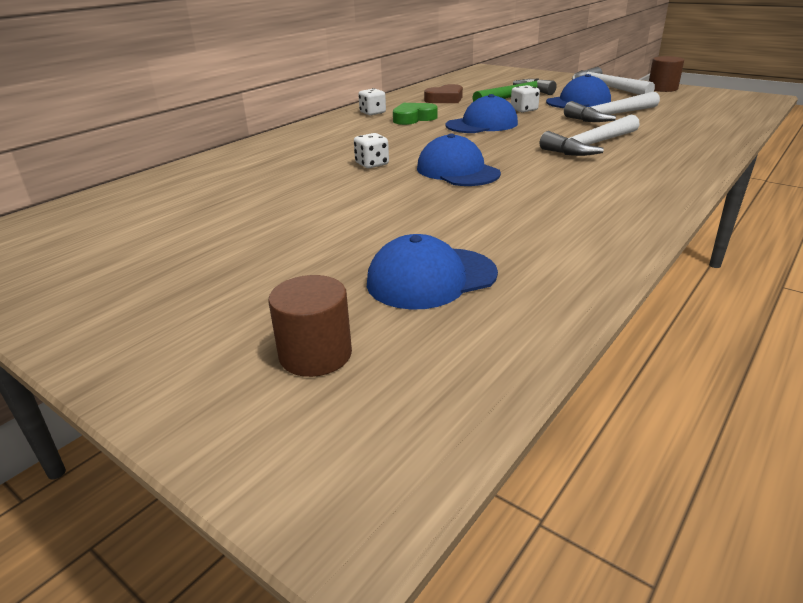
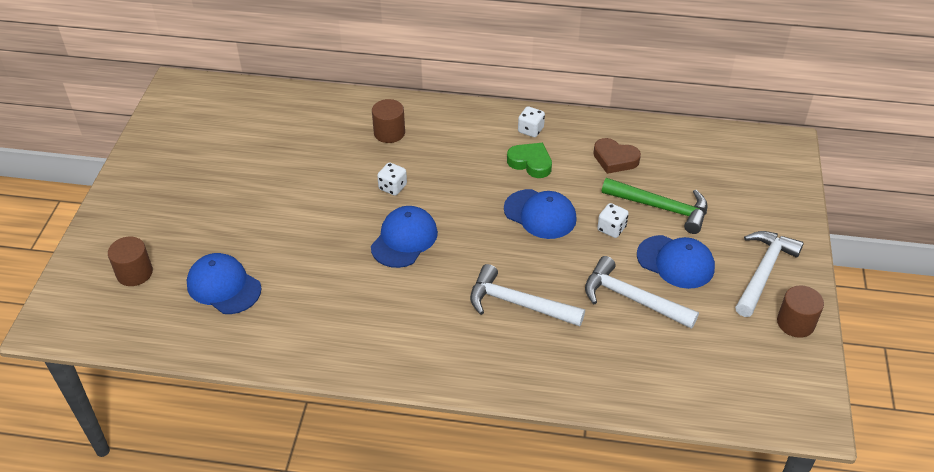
camera: 60 degrees right, 15 degrees up
none -> brown cylinder [372,99,405,143]

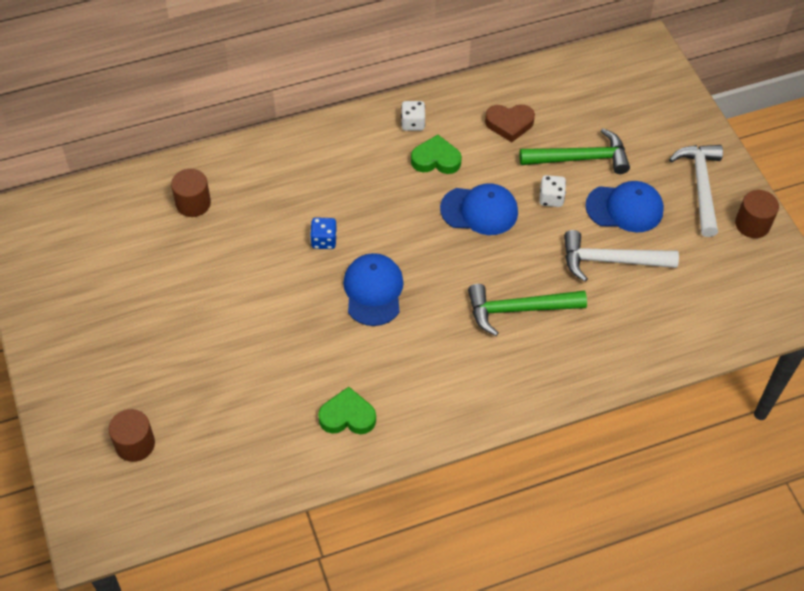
camera: 30 degrees left, 10 degrees up
blue cap [187,253,262,314] -> none
brown cylinder [372,99,405,143] -> brown cylinder moved to [171,169,211,217]
white dice [377,162,407,196] -> blue dice [310,218,337,249]
white hammer [470,264,585,326] -> green hammer [468,284,587,336]
none -> green heart [318,387,376,434]

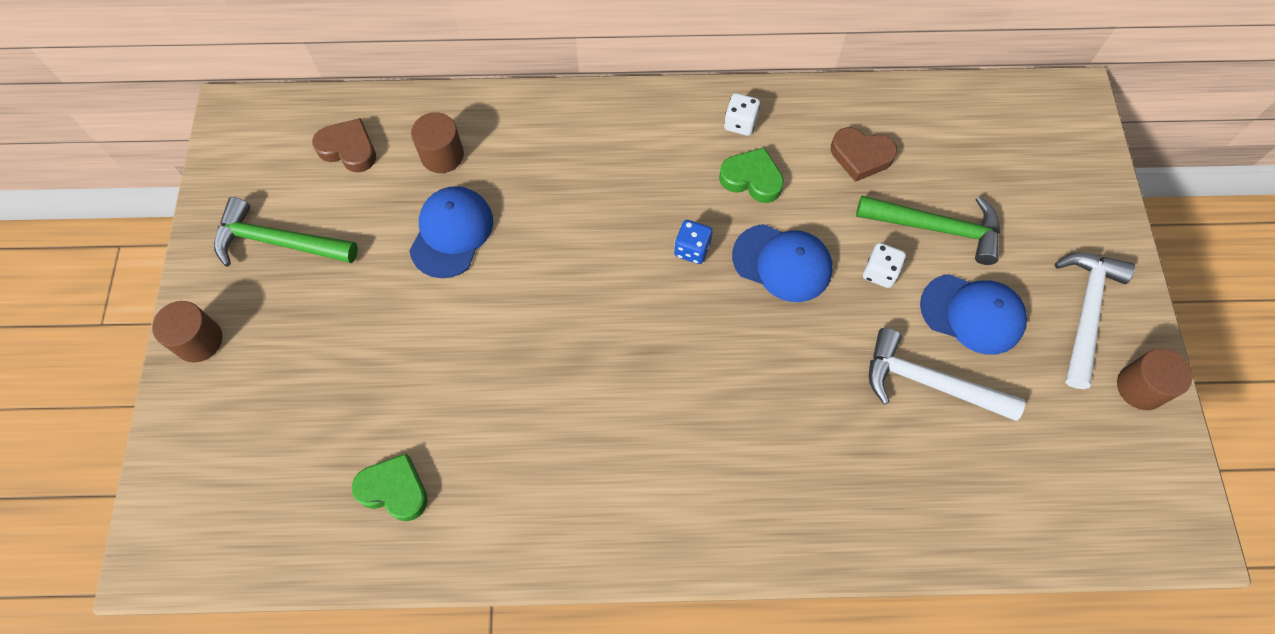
camera: 20 degrees right, 10 degrees up
brown cylinder [109,409,155,462] -> brown cylinder moved to [152,301,222,363]
blue dice [310,218,337,249] -> blue dice moved to [674,220,713,264]
green heart [318,387,376,434] -> green heart moved to [352,453,428,521]
blue cap [343,253,404,326] -> blue cap moved to [409,186,493,278]
green hammer [468,284,587,336] -> green hammer moved to [214,197,358,267]
none -> brown heart [312,118,376,173]

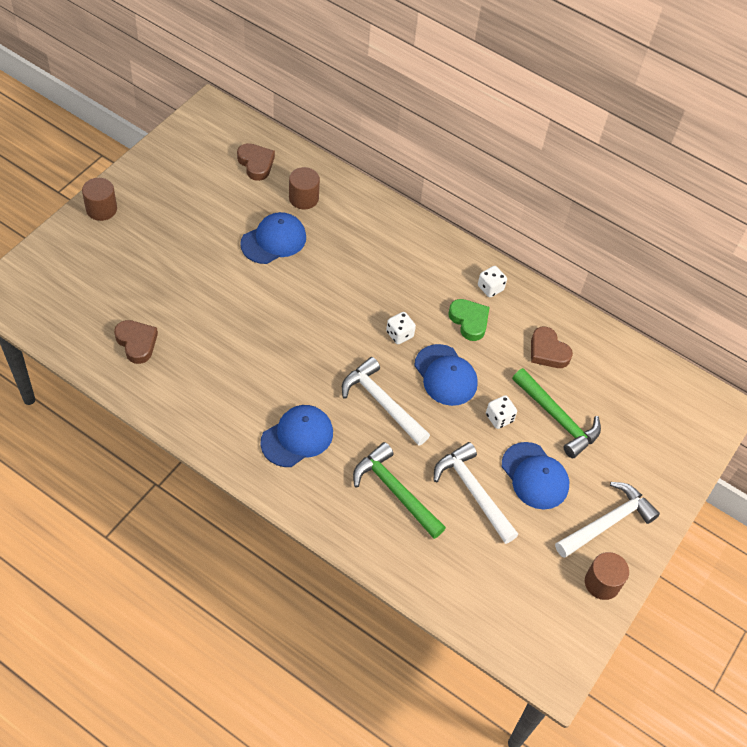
camera: 30 degrees right, 10 degrees down
green hammer [214,197,358,267] -> green hammer moved to [353,442,446,539]
green heart [352,453,428,521] -> brown heart [114,320,158,364]
blue dice [674,220,713,264] -> white dice [386,312,416,344]
none -> blue cap [260,405,333,467]
none -> white hammer [342,357,430,446]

..............................

### [INSTRUCTIONS TO FOLLOW]
Please copy out each line of the data in which the word "brown" occurs.

### [TASK ANSWER]
none -> brown cylinder [372,99,405,143]
brown cylinder [372,99,405,143] -> brown cylinder moved to [171,169,211,217]
brown cylinder [109,409,155,462] -> brown cylinder moved to [152,301,222,363]
none -> brown heart [312,118,376,173]
green heart [352,453,428,521] -> brown heart [114,320,158,364]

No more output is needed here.